++++ EXERCISE INPUT ++++

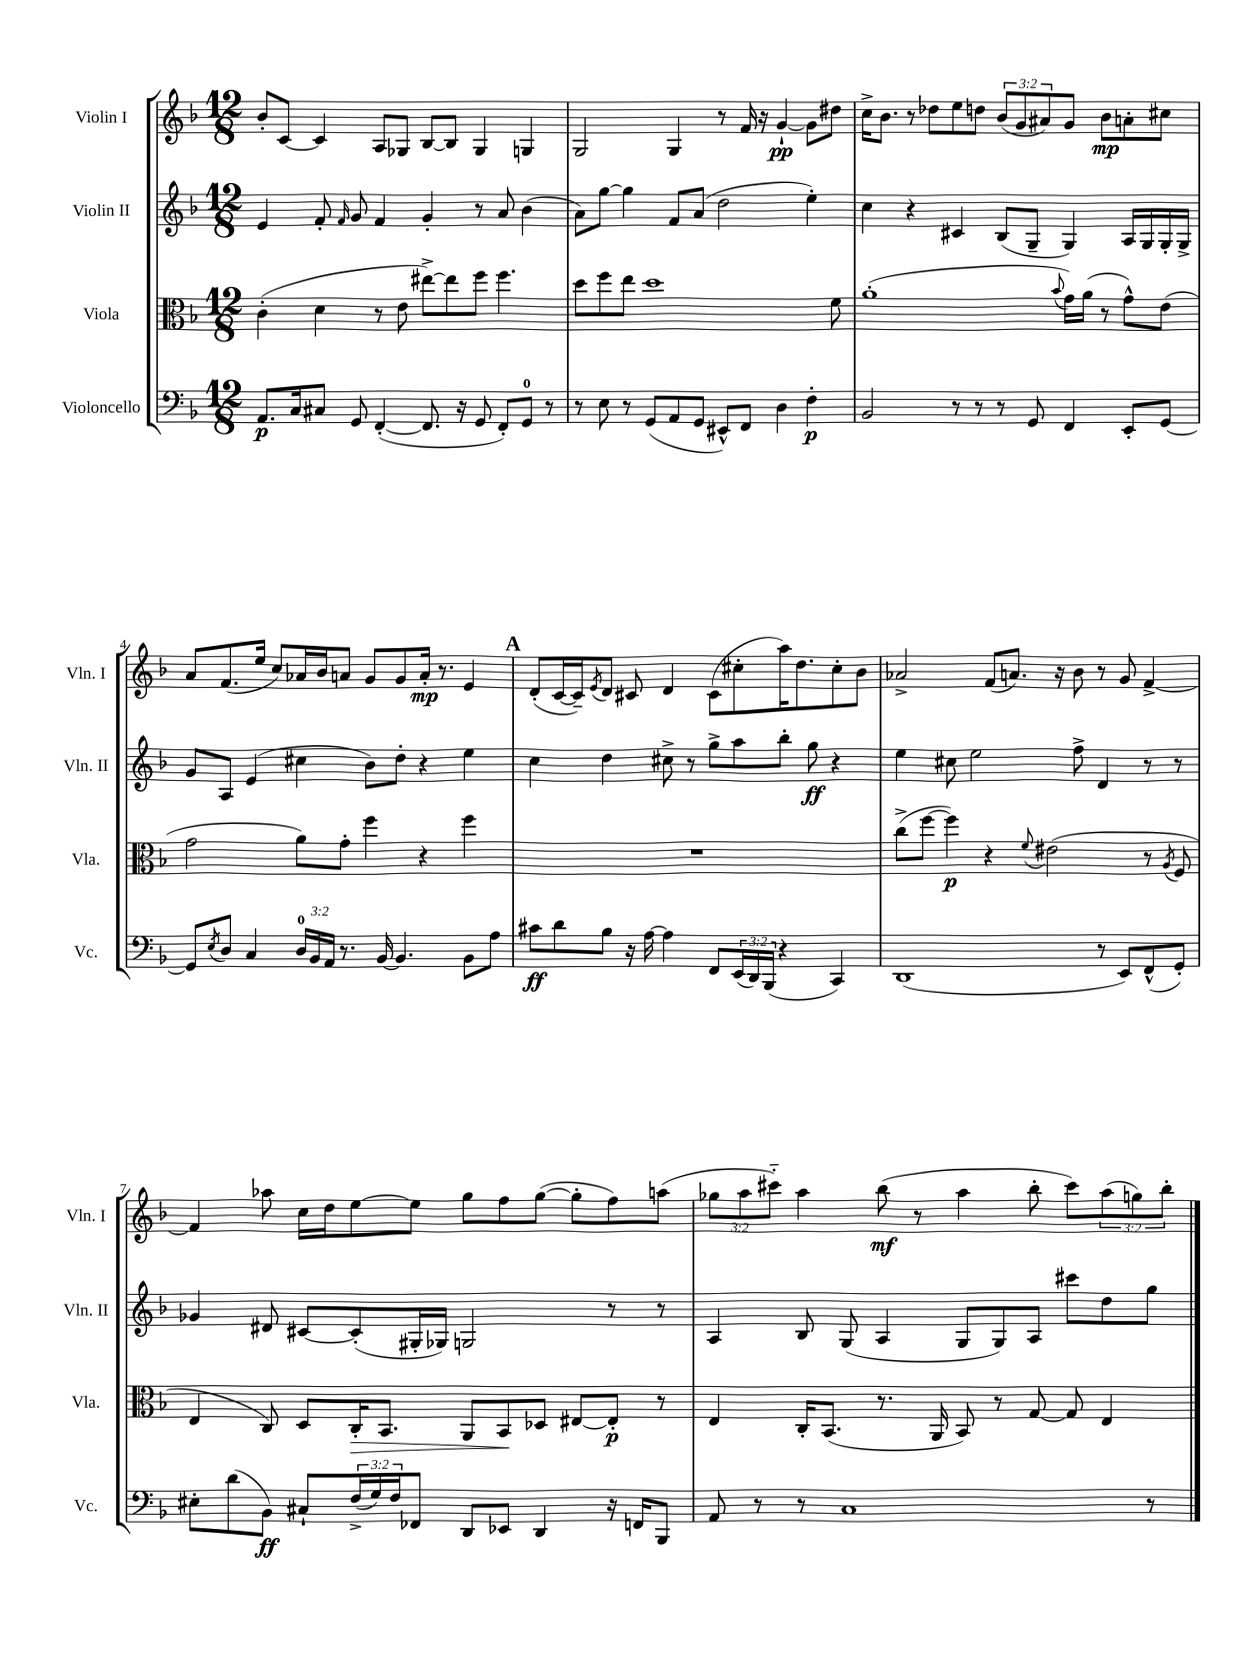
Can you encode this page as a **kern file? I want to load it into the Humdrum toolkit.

**kern	**dynam	**kern	**dynam	**kern	**dynam	**kern	**dynam
*part4	*part4	*part3	*part3	*part2	*part2	*part1	*part1
*staff4	*staff4	*staff3	*staff3	*staff2	*staff2	*staff1	*staff1
*I"Violoncello	*	*I"Viola	*	*I"Violin II	*	*I"Violin I	*
*I'Vc.	*	*I'Vla.	*	*I'Vln. II	*	*I'Vln. I	*
*clefF4	*	*clefC3	*	*clefG2	*	*clefG2	*
*k[b-]	*	*k[b-]	*	*k[b-]	*	*k[b-]	*
*M12/8	*	*M12/8	*	*M12/8	*	*M12/8	*
=1	=1	=1	=1	=1	=1	=1	=1
8.AA/L	p	(4c'\	.	4e/	.	8b-'/L	.
.	.	.	.	.	.	[8c/J	.
16C/k	.	.	.	.	.	.	.
8C#X/J	.	4d\	.	8f'/	.	4c/]	.
.	.	.	.	16qqf/	.	.	.
8GG/	.	.	.	8g/	.	.	.
([4FF'/	.	8r	.	4f/	.	8A/L	.
.	.	8e\	.	.	.	8G-X/J	.
8.FF/]	.	[8ee#X^\L)	.	4g'/	.	[8B-/L	.
.	.	8ee#\]	.	.	.	8B-/J]	.
16r	.	.	.	.	.	.	.
8GG/	.	8ff\J	.	8r	.	4G-/	.
8FF'/L)	.	4.ff\	.	8a/	.	.	.
8GG/J	.	.	.	(4b-\	.	4Gn/	.
8r	.	.	.	.	.	.	.
=2	=2	=2	=2	=2	=2	=2	=2
8r	.	8dd\L	.	8a\L)	.	2G/	.
8E\	.	8ff\	.	[8gg\J	.	.	.
8r	.	8ee\J	.	4gg\]	.	.	.
(8GG/L	.	1dd	.	.	.	.	.
8AA/	.	.	.	8f/L	.	4G/	.
8GG/J	.	.	.	(8a/J	.	.	.
8EE#X^^/L)	.	.	.	2dd\	.	8r	.
8FF/J	.	.	.	.	.	16f/	.
.	.	.	.	.	.	16r	.
4D\	.	.	.	.	.	[4g`/	pp
4F'\	p	.	.	4ee'\)	.	8g\L]	.
.	.	8f\	.	.	.	8dd#X\J	.
=3	=3	=3	=3	=3	=3	=3	=3
2BB-/	.	(1a'	.	4cc\	.	16cc^\KL	.
.	.	.	.	.	.	8.b-\J	.
.	.	.	.	4r	.	8r	.
.	.	.	.	.	.	8dd-X\L	.
8r	.	.	.	4c#X/	.	8ee\	.
8r	.	.	.	.	.	8ddn\J	.
8r	.	.	.	(8B-/L	.	(12b-/L	.
.	.	.	.	.	.	12g/	.
8GG/	.	.	.	8G~/J	.	.	.
.	.	.	.	.	.	12a#X/)	.
.	.	8qqb-/	.	.	.	.	.
4FF/	.	16g\LL)	.	4G/)	.	8g/J	.
.	.	(16a\JJ	.	.	.	.	.
.	.	8r	.	.	.	8b-\L	mp
8EE'/L	.	8g^^\L)	.	16A/LL	.	8an'\	.
.	.	.	.	16G/	.	.	.
[8GG/J	.	(8e\J	.	16G'/	.	8cc#X\J	.
.	.	.	.	16G^/JJ	.	.	.
!!LO:LB:g=z
=4	=4	=4	=4	=4	=4	=4	=4
8GG/L]	.	2g\	.	8g/L	.	8a/L	.
8qE/	.	.	.	.	.	.	.
8D/J	.	.	.	8A/J	.	(8.f/	.
4C/	.	.	.	(4e/	.	.	.
.	.	.	.	.	.	16ee/Jk	.
.	.	.	.	.	.	8cc/L)	.
24D/LL	.	8a\L)	.	4cc#X\	.	16a-X/L	.
24BB-/	.	.	.	.	.	.	.
.	.	.	.	.	.	16b-/J	.
24AA/JJ	.	.	.	.	.	.	.
8.r	.	8g'\J	.	.	.	8an/J	.
.	.	4ff\	.	8b-\L)	.	8g/L	.
[16BB-/	.	.	.	.	.	.	.
4.BB-/]	.	.	.	8dd'\J	.	8g/	.
.	.	4r	.	4r	.	16a'/Jk	mp
.	.	.	.	.	.	8.r	.
8BB-\L	.	4ff\	.	4ee\	.	4e/	.
8A\J	.	.	.	.	.	.	.
!!LO:REH:place=s1:t=A
=5	=5	=5	=5	=5	=5	=5	=5
8c#X\L	ff	1.r	.	4cc\	.	(8d'/L	.
8d\	.	.	.	.	.	[16c/L	.
.	.	.	.	.	.	16c~/J])	.
.	.	.	.	.	.	8qe/	.
8B-\J	.	.	.	4dd\	.	8d/J	.
16r	.	.	.	.	.	8c#X/	.
[16A\	.	.	.	.	.	.	.
4A\]	.	.	.	8cc#X^\	.	4d/	.
.	.	.	.	8r	.	.	.
8FF/L	.	.	.	8gg^\L	.	(8c#\L	.
(24EE/L	.	.	.	8aa\	.	8cc#X'\	.
24DD/)	.	.	.	.	.	.	.
(24BBB-/JJ	.	.	.	.	.	.	.
4r	.	.	.	8bb-'\J	.	16aa\K)	.
.	.	.	.	.	.	8.dd\	.
.	.	.	.	8gg\	ff	.	.
4CC/)	.	.	.	4r	.	8cc#'\	.
.	.	.	.	.	.	8b-\J	.
=6	=6	=6	=6	=6	=6	=6	=6
(1DD	.	(8cc^\L	.	4ee\	.	2a-X^/	.
.	.	[8ff\J	.	.	.	.	.
.	.	4ff\])	p	8cc#X\	.	.	.
.	.	.	.	2ee\	.	.	.
.	.	4r	.	.	.	(8f/L	.
.	.	.	.	.	.	8.an/J)	.
.	.	8qqf/	.	.	.	.	.
.	.	(2e#X\	.	.	.	.	.
.	.	.	.	.	.	16r	.
.	.	.	.	8ff^\	.	8b-\	.
8r	.	.	.	4d/	.	8r	.
8EE/L)	.	.	.	.	.	8g/	.
(8FF^^/	.	8r	.	8r	.	[4f^/	.
.	.	8qA/	.	.	.	.	.
8GG'/J)	.	8F/	.	8r	.	.	.
!!LO:LB:g=z
=7	=7	=7	=7	=7	=7	=7	=7
8E#X'\L	.	4E/	.	4g-X/	.	4f/]	.
(8d\	.	.	.	.	.	.	.
8BB-\J)	ff	8C/)	.	8d#X/	.	8aa-X\	.
8C#X`/L	.	8D/L	.	[8c#X/L	.	16cc\LL	.
.	.	.	.	.	.	16dd\J	.
!	!	!	!LO:HP:b	!	!	!	!
(24F^/L	.	16C'/K	>	(8c#'/]	.	[8ee\	.
24G/)	.	.	.	.	.	.	.
.	.	8.BB-/J	.	.	.	.	.
24F/J	.	.	.	.	.	.	.
8FF-X/J	.	.	.	16G#X'/L	.	8ee\J]	.
.	.	.	.	16G-X/JJ)	.	.	.
8DD/L	.	8AA/L	.	2Gn/	.	8gg\L	.
8EE-X/J	.	8BB-/	.	.	.	8ff\	.
4DD/	.	8D-X/J	]	.	.	([8gg\J	.
.	.	[8E#X/L	.	.	.	8gg'\L]	.
16r	.	8E#'/J]	p	8r	.	8ff\)	.
16FFn/KL	.	.	.	.	.	.	.
8BBB-/J	.	8r	.	8r	.	(8aan\J	.
=8	=8	=8	=8	=8	=8	=8	=8
8AA/	.	4E/	.	4A/	.	12gg-X\L	.
.	.	.	.	.	.	12aa\	.
8r	.	.	.	.	.	.	.
.	.	.	.	.	.	12ccc#X\J)	.
8r	.	16C'/KL	.	8B-/	.	4aa\	.
.	.	(8.BB-/J	.	.	.	.	.
1C	.	.	.	(8G/	.	.	.
.	.	8.r	.	4A/	.	(8bb-\	mf
.	.	.	.	.	.	8r	.
.	.	16AA/	.	.	.	.	.
.	.	8BB-/)	.	8G/L	.	4aa\	.
.	.	8r	.	8G/)	.	.	.
.	.	[8G/	.	8A/J	.	8bb-'\	.
.	.	8G/]	.	8ccc#X\L	.	8ccc#\L)	.
.	.	4E/	.	8dd\	.	(12aa\	.
.	.	.	.	.	.	12ggn\)	.
8r	.	.	.	8gg\J	.	.	.
.	.	.	.	.	.	12bb-'\J	.
==	==	==	==	==	==	==	==
*-	*-	*-	*-	*-	*-	*-	*-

++++

> [EXERCISE GOAL]
Collect every line in the rows above that contains the string "kern".

> [TASK RESULT]
Can you encode this page as a **kern file? I want to load it into the Humdrum toolkit.
**kern	**dynam	**kern	**dynam	**kern	**dynam	**kern	**dynam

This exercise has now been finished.